Work to be completed: The entries are to be repeated exactly, with all pictures omitted.
-*-
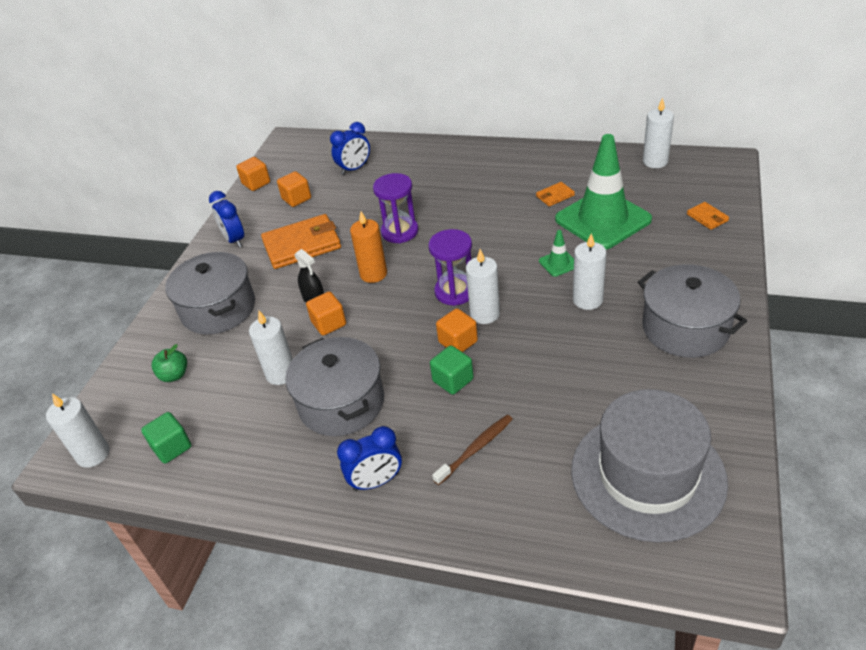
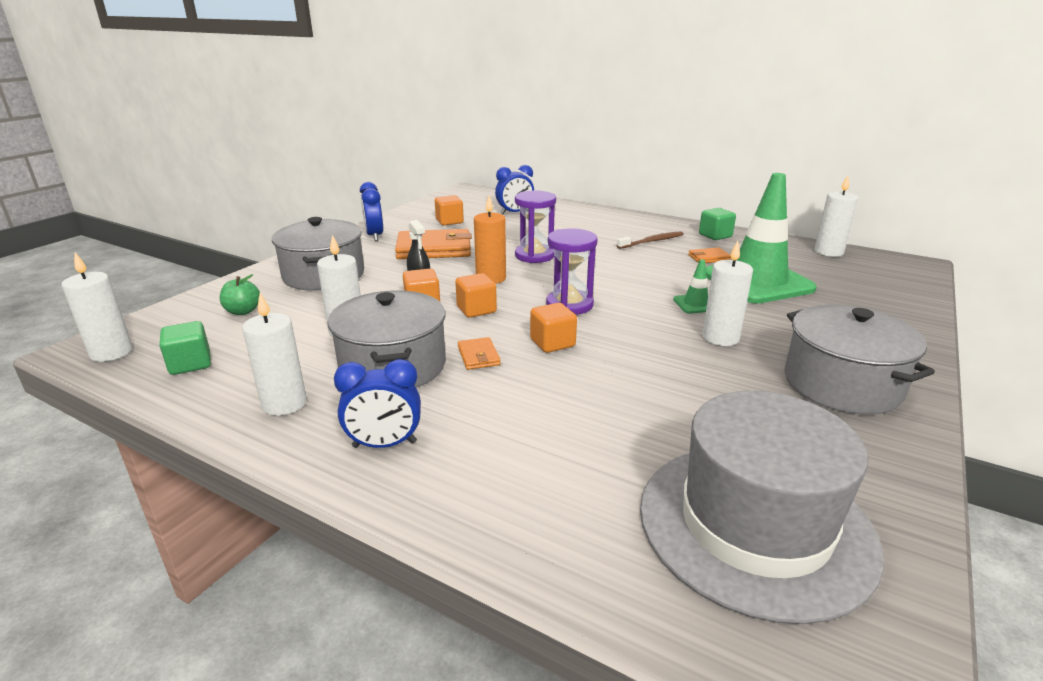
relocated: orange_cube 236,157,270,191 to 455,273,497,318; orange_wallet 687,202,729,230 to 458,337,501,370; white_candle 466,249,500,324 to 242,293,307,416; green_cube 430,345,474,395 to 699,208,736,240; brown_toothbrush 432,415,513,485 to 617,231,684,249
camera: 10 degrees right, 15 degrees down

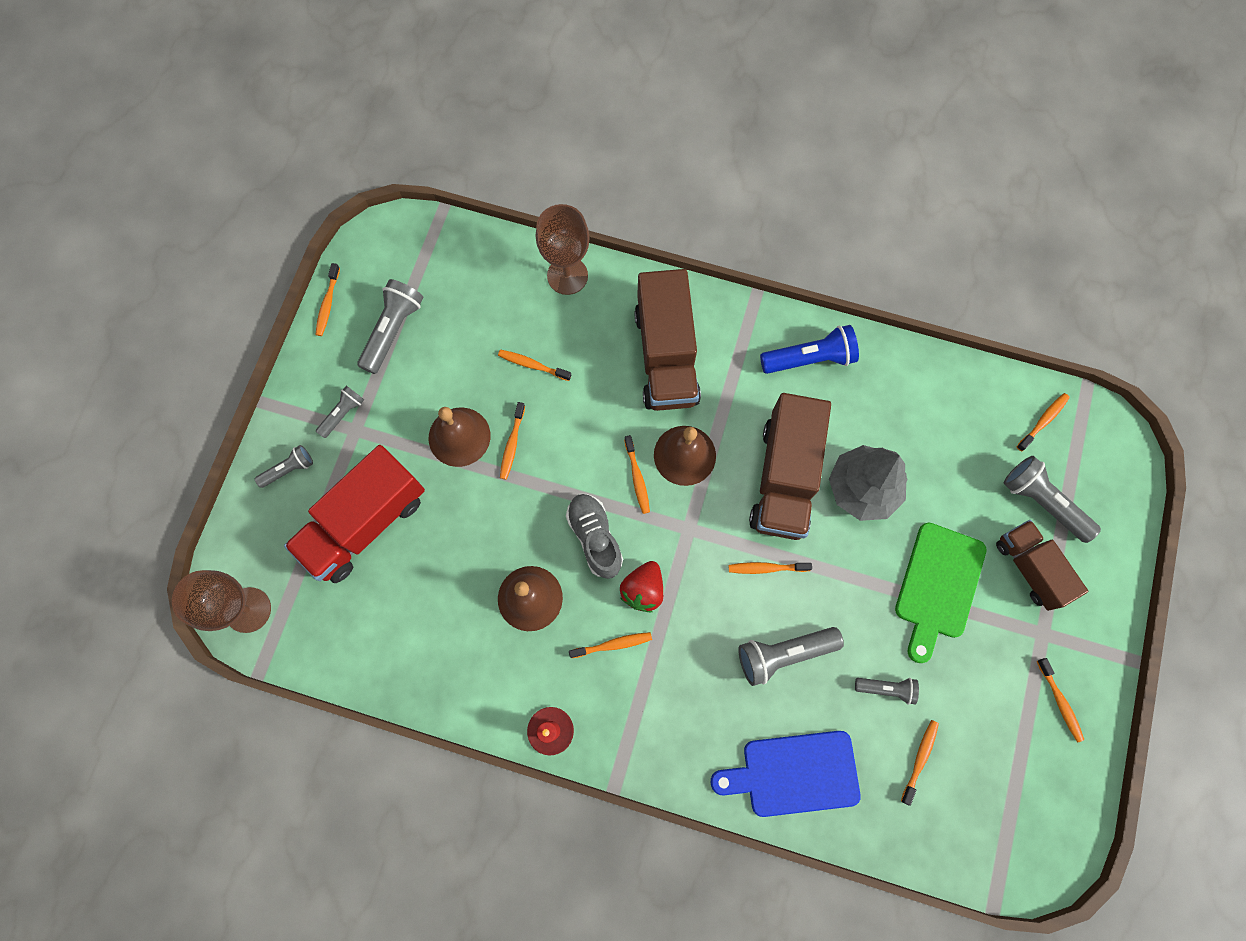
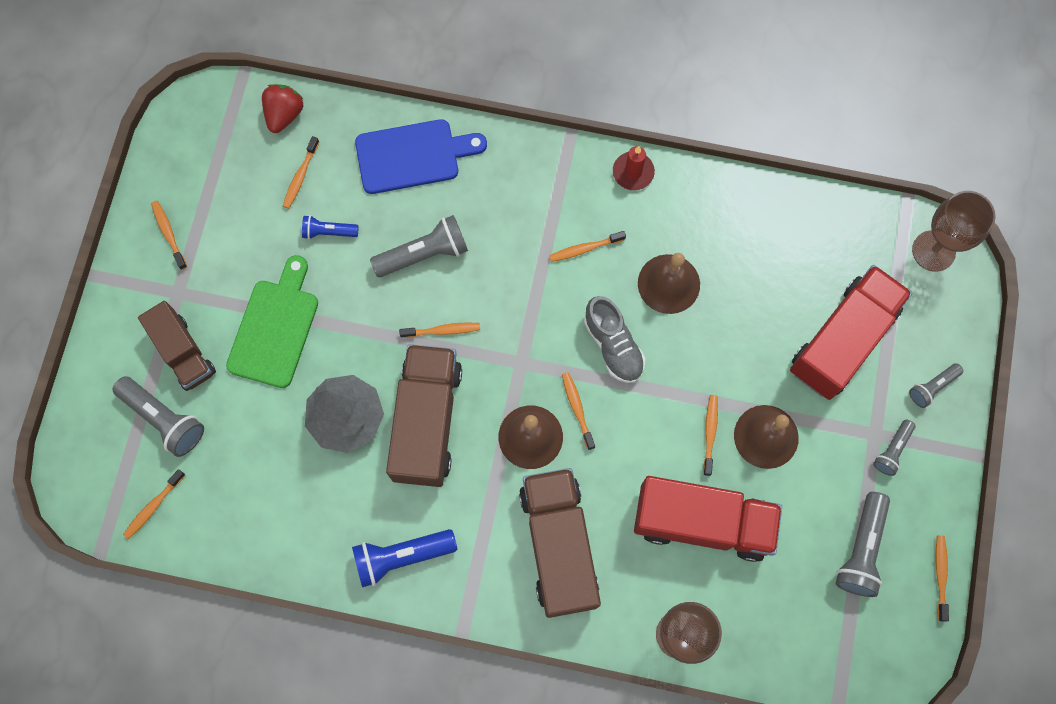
relocated: red_strawberry 620,561,663,612 to 262,84,303,133
exchanged: orange_toothbrush 498,350,571,381 to red_truck 634,476,782,562
colour: grey_flashlight 855,678,919,705 to blue_flashlight 302,215,359,239
camera: 175 degrees right, 0 degrees up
-*-
Reply:
relocated: orange_cube 236,157,270,191 to 455,273,497,318; orange_wallet 687,202,729,230 to 458,337,501,370; white_candle 466,249,500,324 to 242,293,307,416; green_cube 430,345,474,395 to 699,208,736,240; brown_toothbrush 432,415,513,485 to 617,231,684,249
camera: 10 degrees right, 15 degrees down

relocated: red_strawberry 620,561,663,612 to 262,84,303,133
exchanged: orange_toothbrush 498,350,571,381 to red_truck 634,476,782,562
colour: grey_flashlight 855,678,919,705 to blue_flashlight 302,215,359,239
camera: 175 degrees right, 0 degrees up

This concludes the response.